Exactly as written, return all the data, leaving its pictures behind.

____

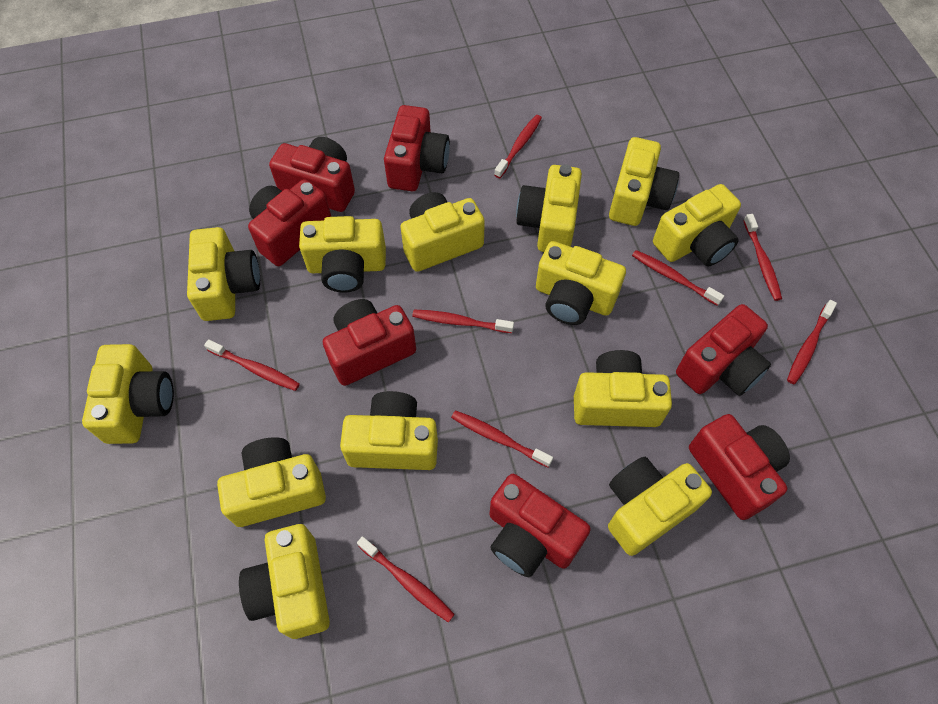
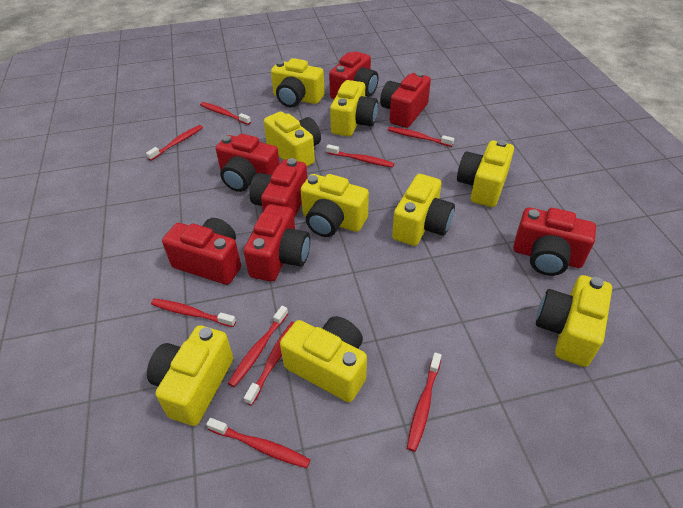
red toothbrush: 8 -> 9
yellow camera: 13 -> 9

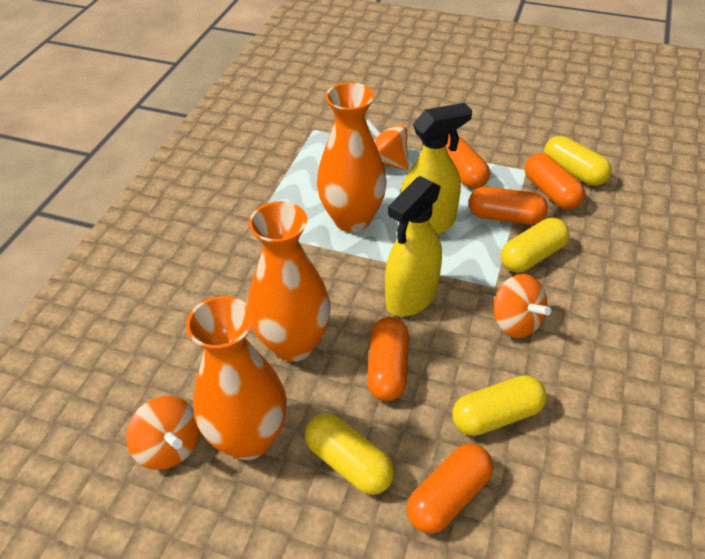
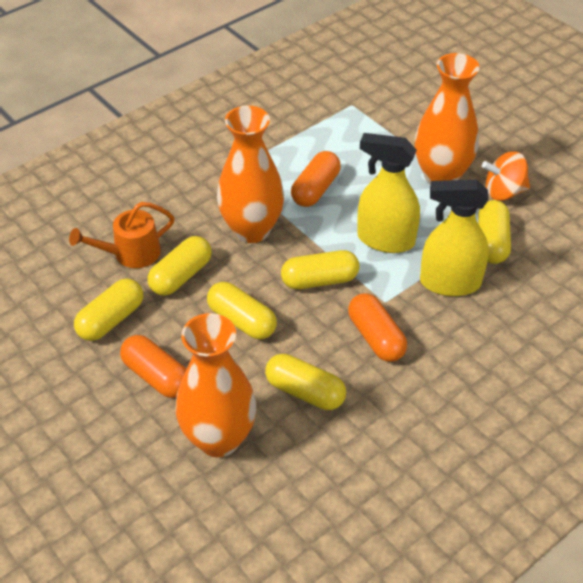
orange capsule: 5 -> 3
orange spinning top: 3 -> 1
orange watering can: 0 -> 1
yellow capsule: 4 -> 6

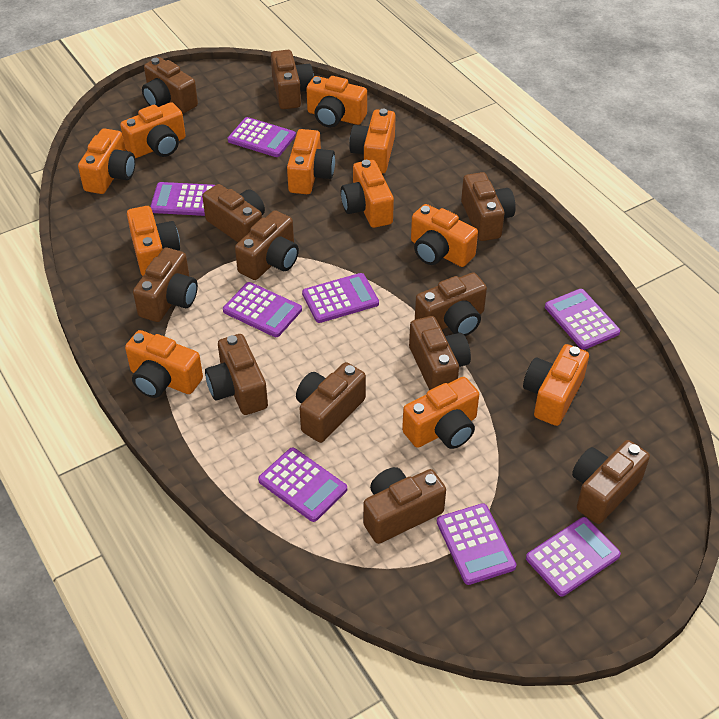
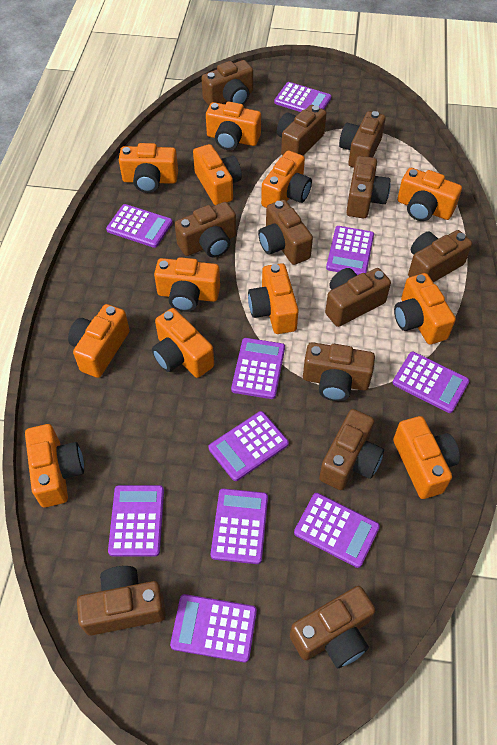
orange camera: 11 -> 12
purple calculator: 8 -> 10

____

## Solution to the problem
red toothbrush: 8 -> 9
yellow camera: 13 -> 9

orange capsule: 5 -> 3
orange spinning top: 3 -> 1
orange watering can: 0 -> 1
yellow capsule: 4 -> 6

orange camera: 11 -> 12
purple calculator: 8 -> 10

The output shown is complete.